Stated goal -
Can you format the entries below as a JSON list of strings, one string per line, starting with the line containing "vein (612, 353)" and going through the end of the entries, with blank lines skipped and the pictures left out?

Listed records -
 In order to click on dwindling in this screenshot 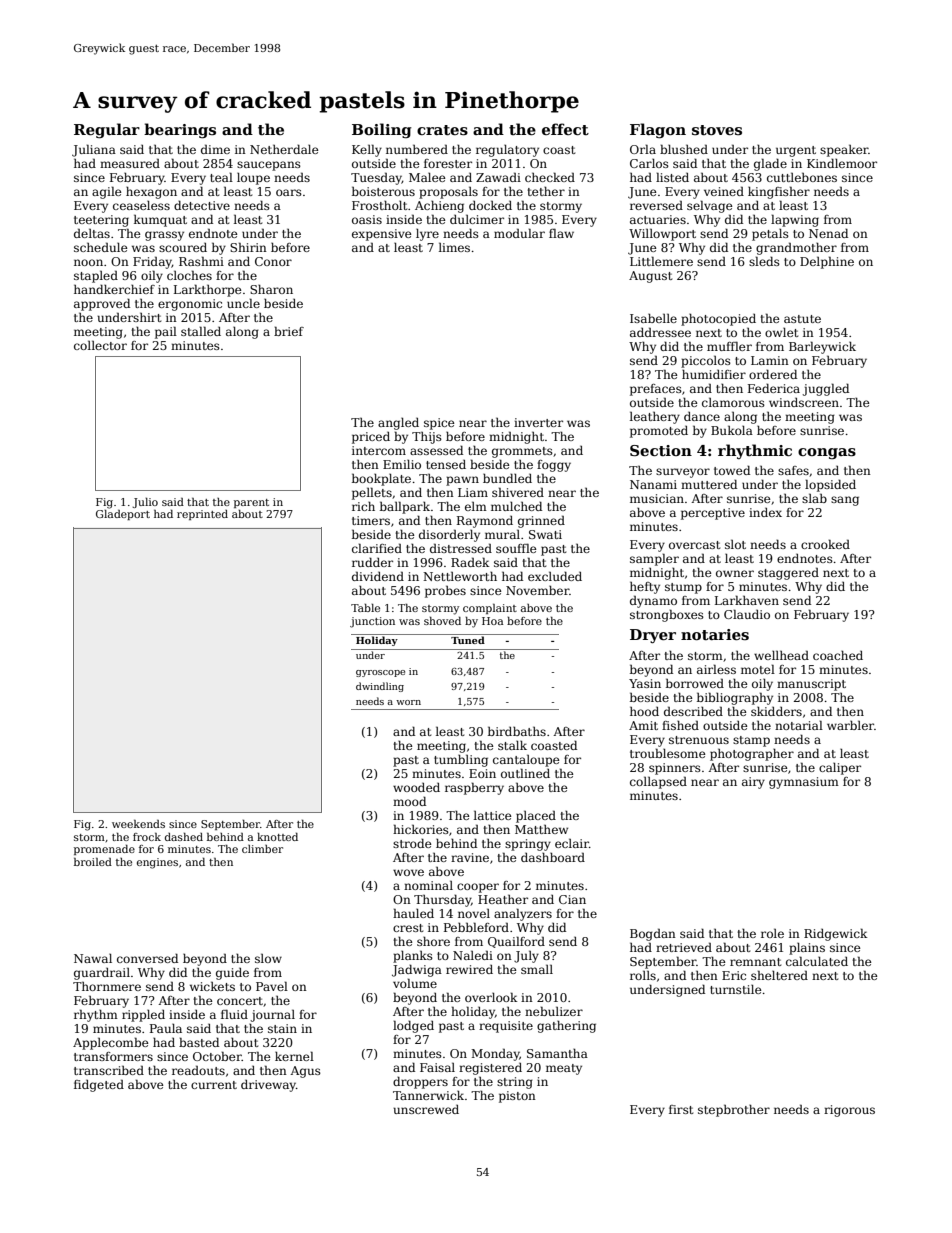, I will do `click(380, 687)`.
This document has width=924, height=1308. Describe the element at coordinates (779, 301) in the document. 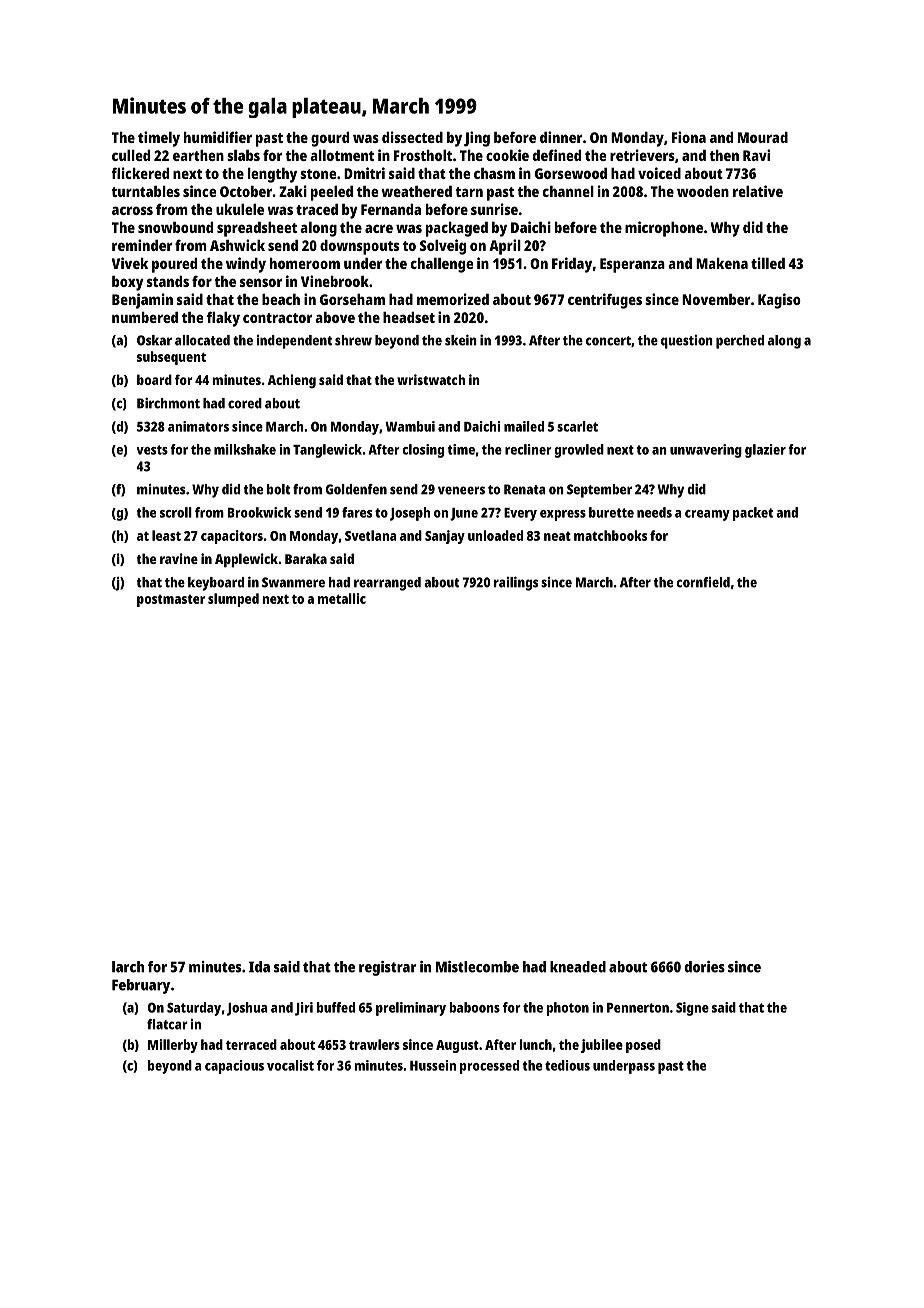

I see `Kagiso` at that location.
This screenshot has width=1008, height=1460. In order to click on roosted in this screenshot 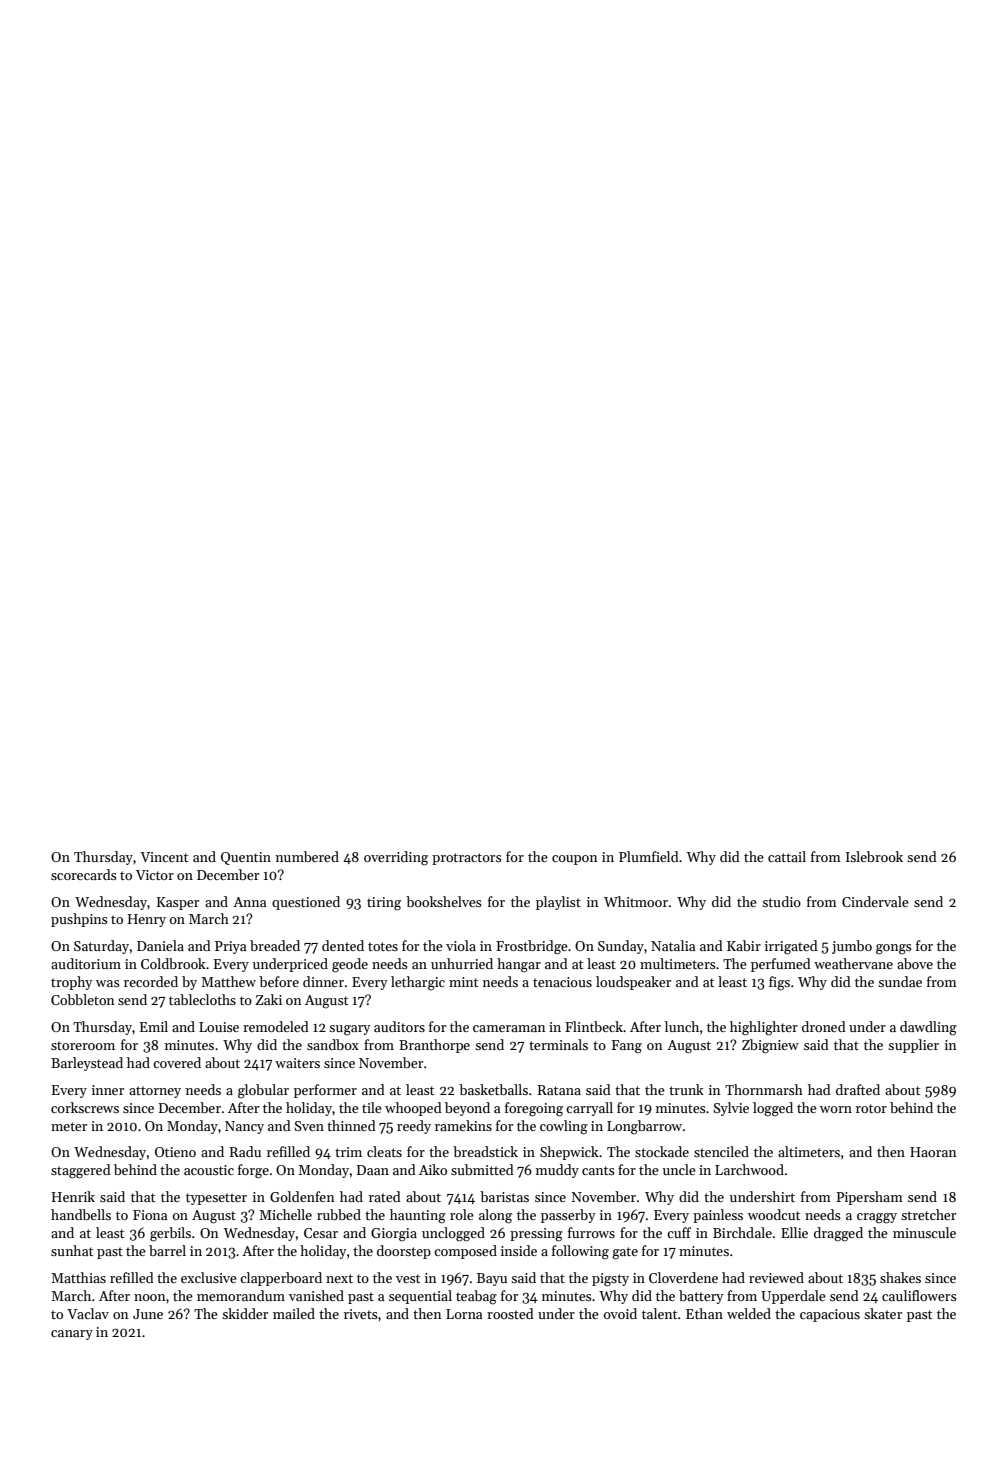, I will do `click(510, 1313)`.
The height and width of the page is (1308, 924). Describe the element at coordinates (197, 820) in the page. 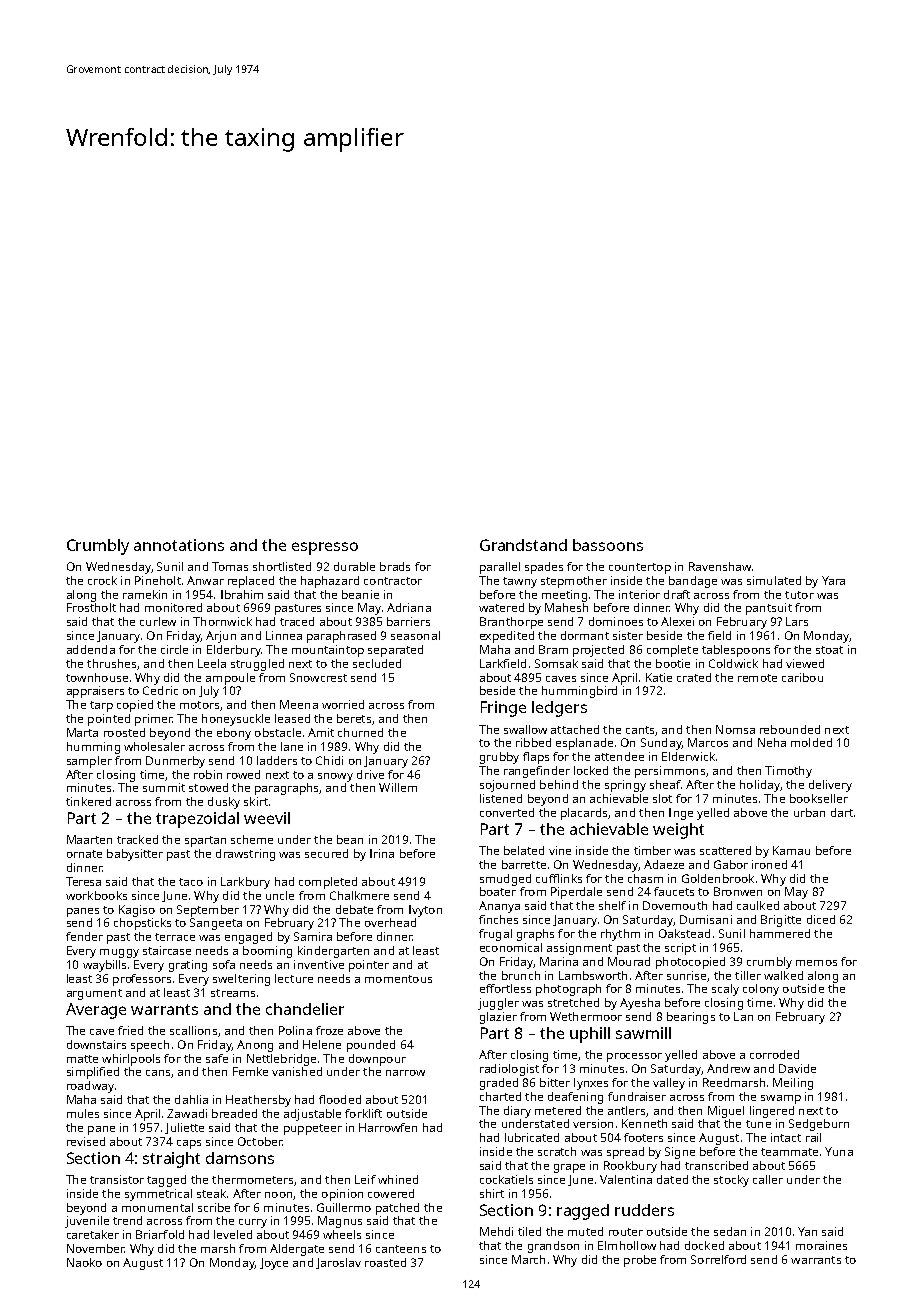

I see `trapezoidal` at that location.
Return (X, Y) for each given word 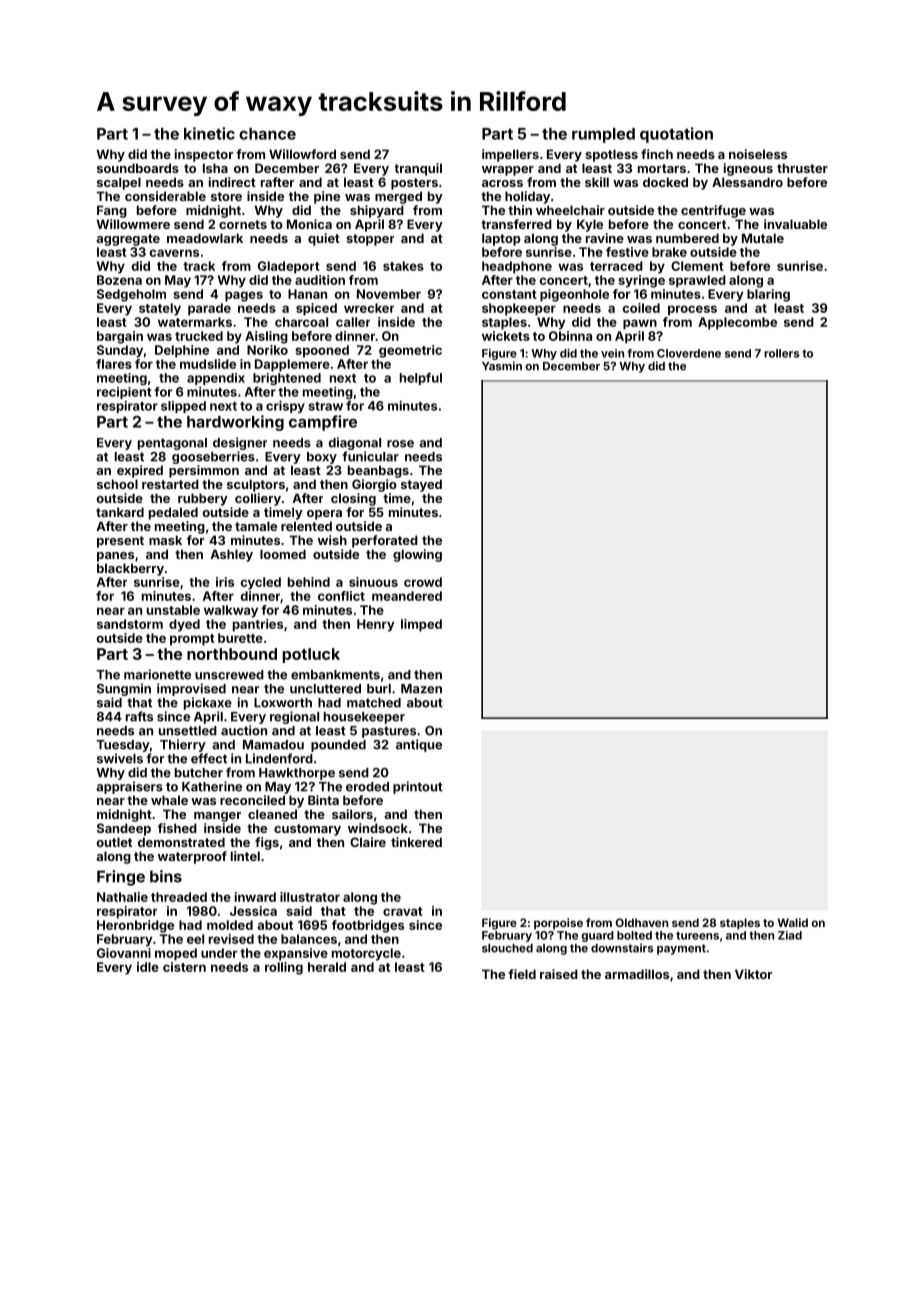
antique (419, 745)
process (692, 310)
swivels (120, 758)
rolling (284, 968)
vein (612, 353)
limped (421, 625)
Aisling (266, 337)
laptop (501, 239)
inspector (204, 155)
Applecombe (737, 323)
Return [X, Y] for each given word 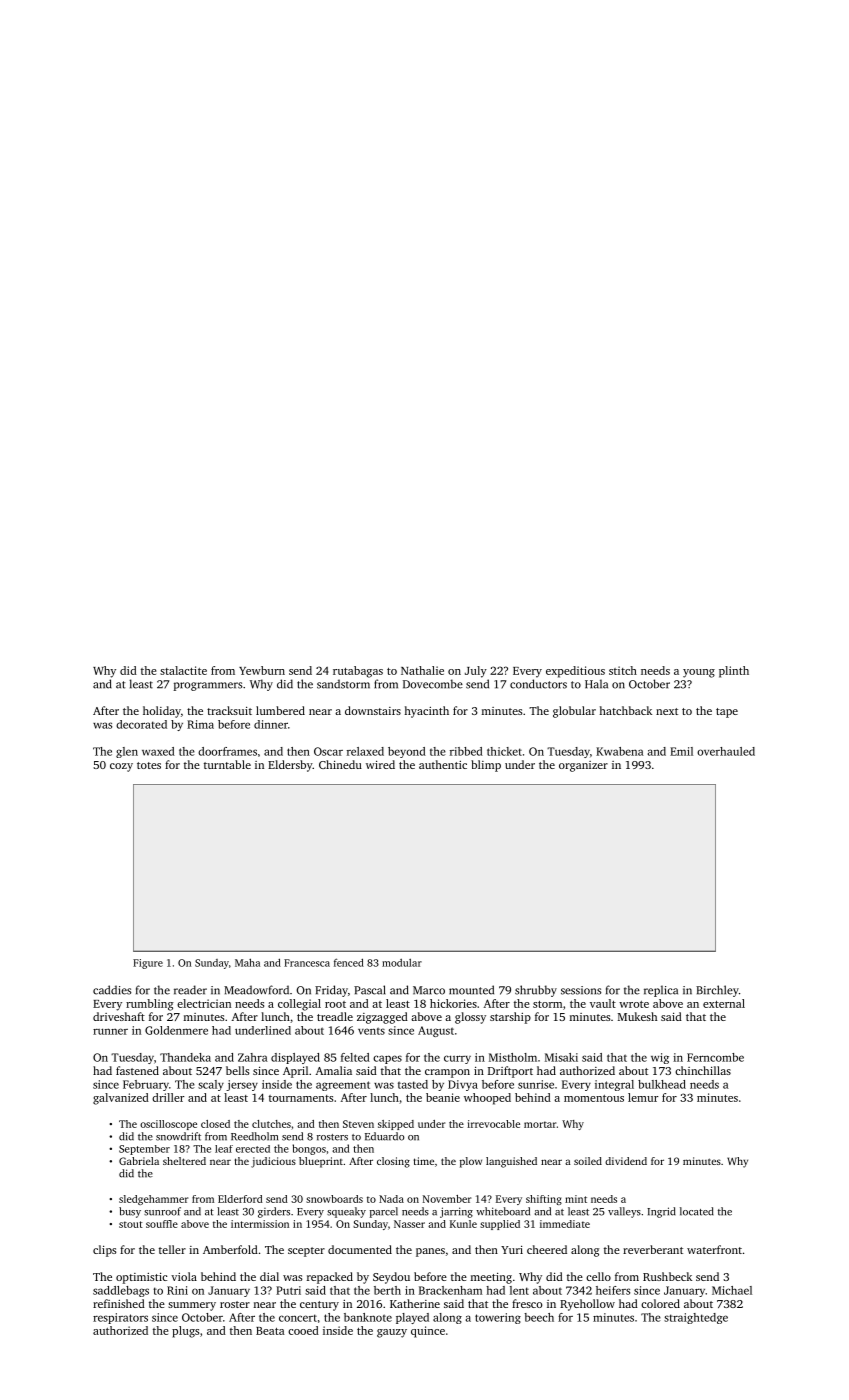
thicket [504, 751]
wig [660, 1058]
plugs [185, 1332]
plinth [734, 672]
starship [510, 1018]
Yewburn [262, 670]
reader [190, 990]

Complete response -
[
  "vein (612, 353)",
  "limped (421, 625)",
  "Aisling (266, 337)",
  "laptop (501, 239)",
  "inspector (204, 155)",
  "Applecombe (737, 323)",
  "Return [X, Y] for each given word ",
  "thicket [504, 751]",
  "wig [660, 1058]",
  "plugs [185, 1332]",
  "plinth [734, 672]",
  "starship [510, 1018]",
  "Yewburn [262, 670]",
  "reader [190, 990]"
]